About this task → Print the records below word for word, but leave out the pictures.

------------------------------------------------------------------------

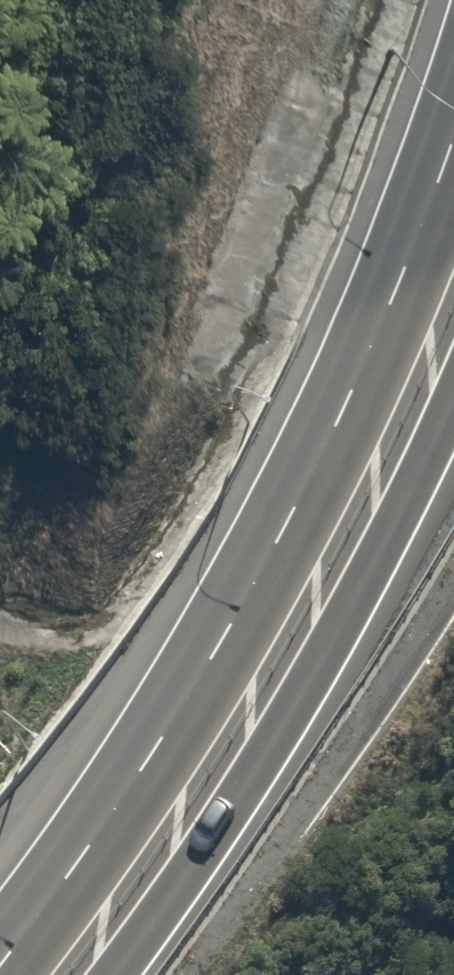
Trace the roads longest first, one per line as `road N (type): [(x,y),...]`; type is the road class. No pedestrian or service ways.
road 1 (trunk): [(0,948),(182,692),(278,525),(414,229),(453,115)]
road 2 (trunk): [(453,382),(328,631),(105,974)]

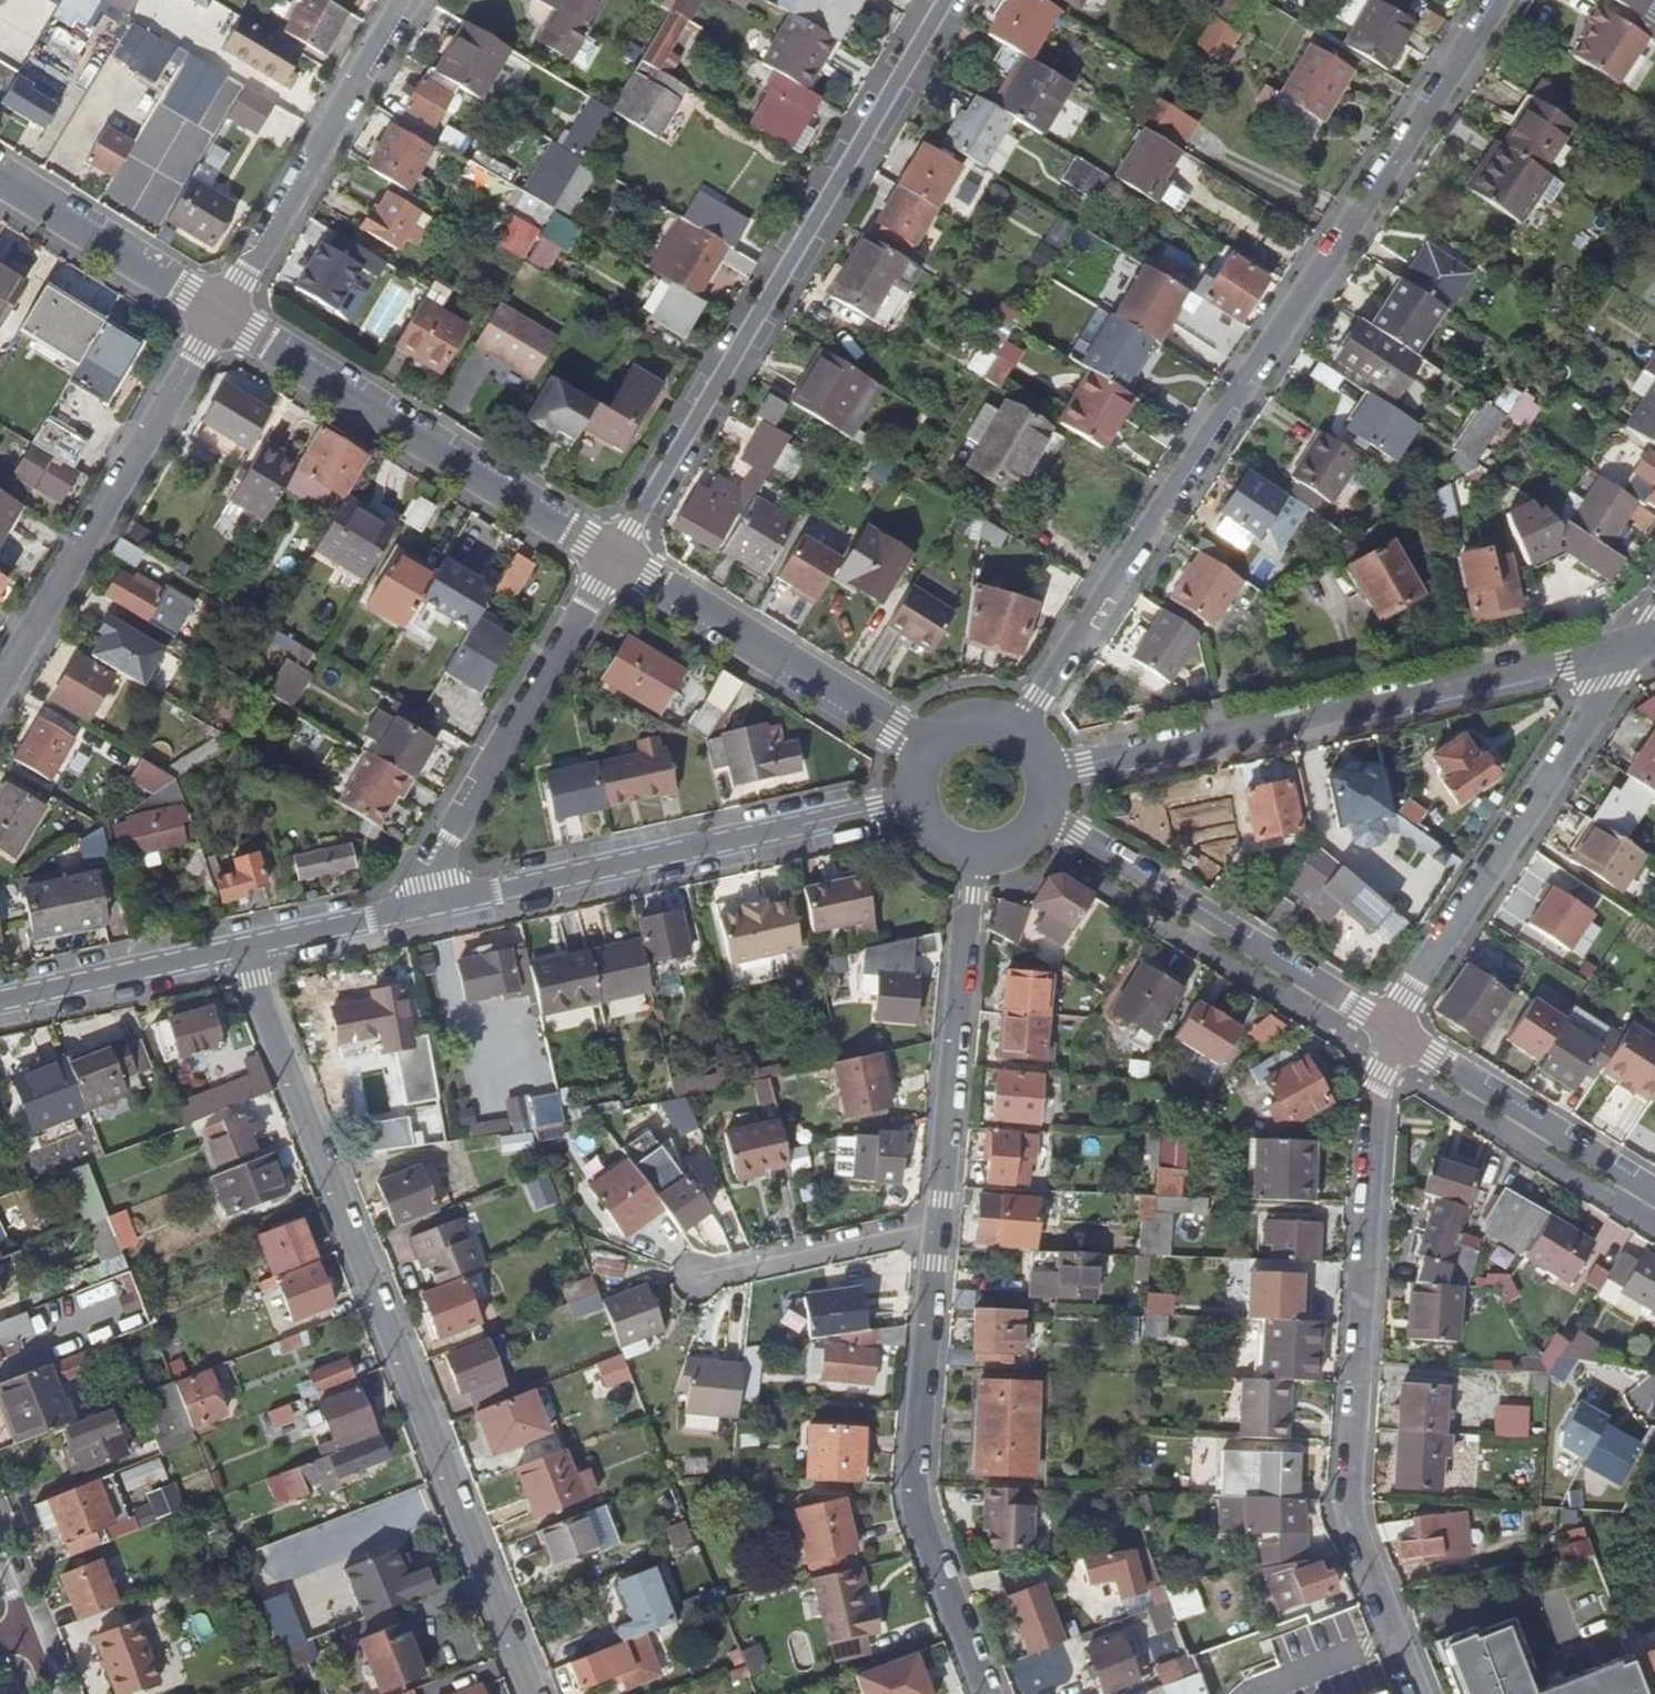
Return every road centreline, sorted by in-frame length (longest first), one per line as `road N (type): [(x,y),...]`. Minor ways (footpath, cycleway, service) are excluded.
road 1 (residential): [(1499,0),(1019,729)]
road 2 (residential): [(240,949),(533,1693)]
road 3 (residential): [(1381,1035),(1346,1511),(1418,1693)]
road 4 (residential): [(945,0),(614,556)]
road 5 (residential): [(1050,772),(1636,643)]
road 6 (residential): [(415,910),(913,800)]
road 7 (residential): [(989,1693),(920,1515),(916,1487),(938,1232)]
road 8 (residential): [(1636,643),(1381,1035)]
road 9 (residential): [(221,317),(614,556)]
road 10 (residential): [(221,317),(0,691)]
road 11 (residential): [(614,556),(415,910)]
road 12 (residential): [(1381,1035),(1044,820)]
road 13 (residential): [(938,1232),(977,858)]
road 14 (residential): [(409,0),(221,317)]
road 15 (residential): [(614,556),(924,749)]
road 16 (residential): [(1654,1204),(1381,1035)]
road 17 (residential): [(0,179),(221,317)]
road 18 (residential): [(694,1284),(938,1232)]
road 19 (residential): [(0,1000),(240,949)]
road 20 (residential): [(240,949),(415,910)]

------------------------------------------------------------------------

Response →
Trace the roads longest first, one per line as `road N (type): [(x,y),...]`; type is the road class. No pedestrian or service ways.
road 1 (trunk): [(0,948),(182,692),(278,525),(414,229),(453,115)]
road 2 (trunk): [(453,382),(328,631),(105,974)]

Return every road centreline, sorted by in-frame length (longest first), one per line as `road N (type): [(x,y),...]`. Minor ways (footpath, cycleway, service) are excluded.
road 1 (residential): [(1499,0),(1019,729)]
road 2 (residential): [(240,949),(533,1693)]
road 3 (residential): [(1381,1035),(1346,1511),(1418,1693)]
road 4 (residential): [(945,0),(614,556)]
road 5 (residential): [(1050,772),(1636,643)]
road 6 (residential): [(415,910),(913,800)]
road 7 (residential): [(989,1693),(920,1515),(916,1487),(938,1232)]
road 8 (residential): [(1636,643),(1381,1035)]
road 9 (residential): [(221,317),(614,556)]
road 10 (residential): [(221,317),(0,691)]
road 11 (residential): [(614,556),(415,910)]
road 12 (residential): [(1381,1035),(1044,820)]
road 13 (residential): [(938,1232),(977,858)]
road 14 (residential): [(409,0),(221,317)]
road 15 (residential): [(614,556),(924,749)]
road 16 (residential): [(1654,1204),(1381,1035)]
road 17 (residential): [(0,179),(221,317)]
road 18 (residential): [(694,1284),(938,1232)]
road 19 (residential): [(0,1000),(240,949)]
road 20 (residential): [(240,949),(415,910)]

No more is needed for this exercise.